#### TASK REQUIREMENTS
If an entry includes an image, drop the image and copy the rest verbatim.
=== Begin Enclosure ===
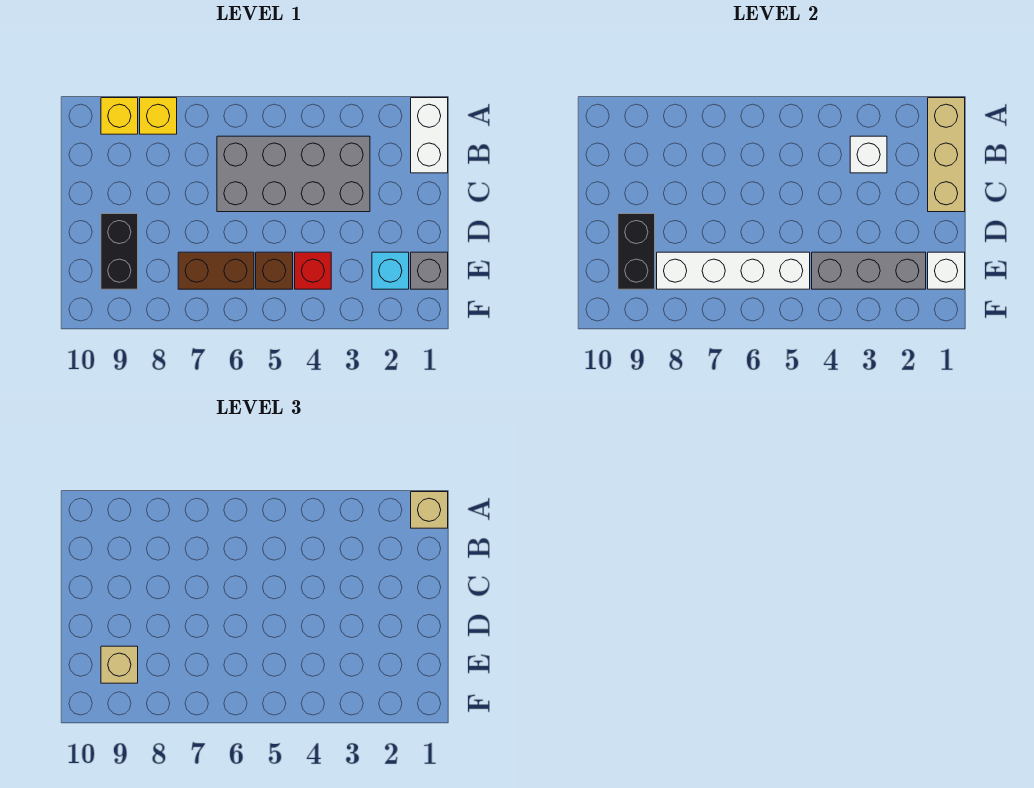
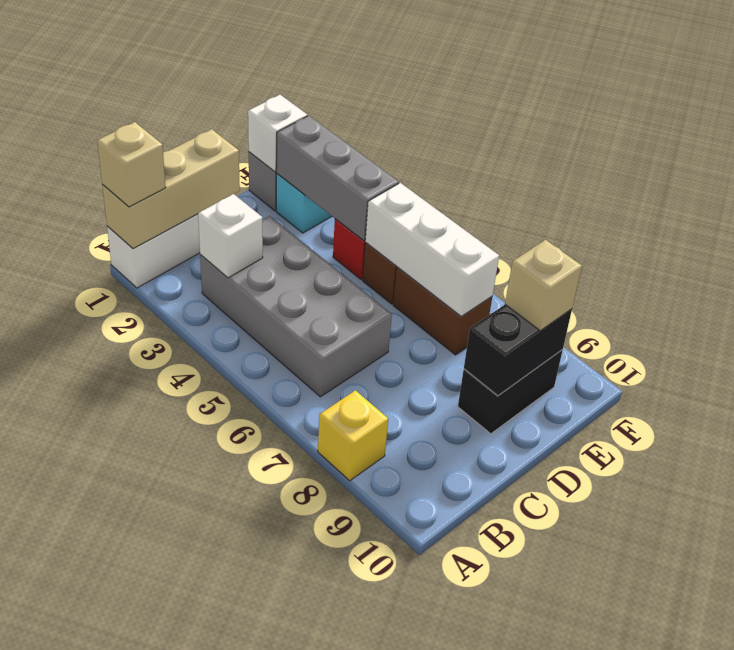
yellow brick A9 level 1 -> none
white brick E5:E8 level 2 -> white brick E5:E7 level 2

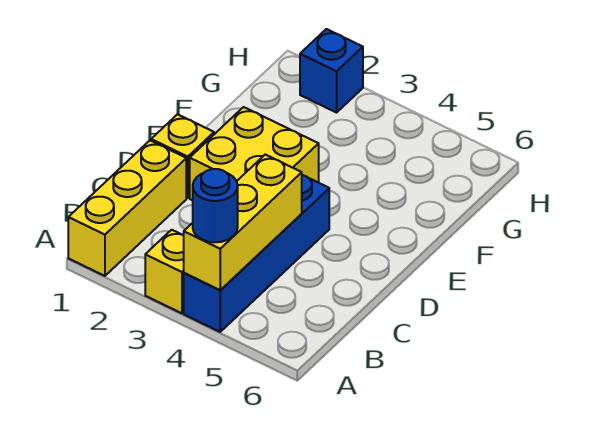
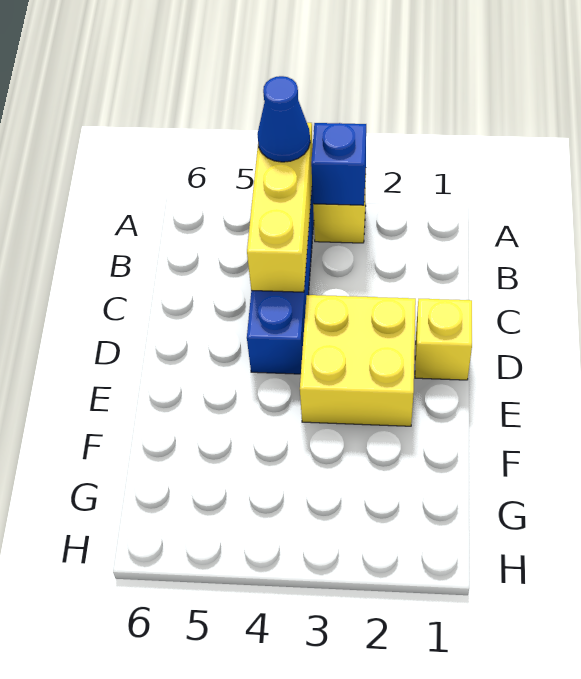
yellow brick A1:C1 level 1 -> none
blue round brick A4 level 3 -> blue cone A4 level 3
blue brick H2 level 1 -> blue brick A3 level 2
=== End Enclosure ===
#### ANSWER TO THIS EXERCISE
yellow brick A9 level 1 -> none
white brick E5:E8 level 2 -> white brick E5:E7 level 2

yellow brick A1:C1 level 1 -> none
blue round brick A4 level 3 -> blue cone A4 level 3
blue brick H2 level 1 -> blue brick A3 level 2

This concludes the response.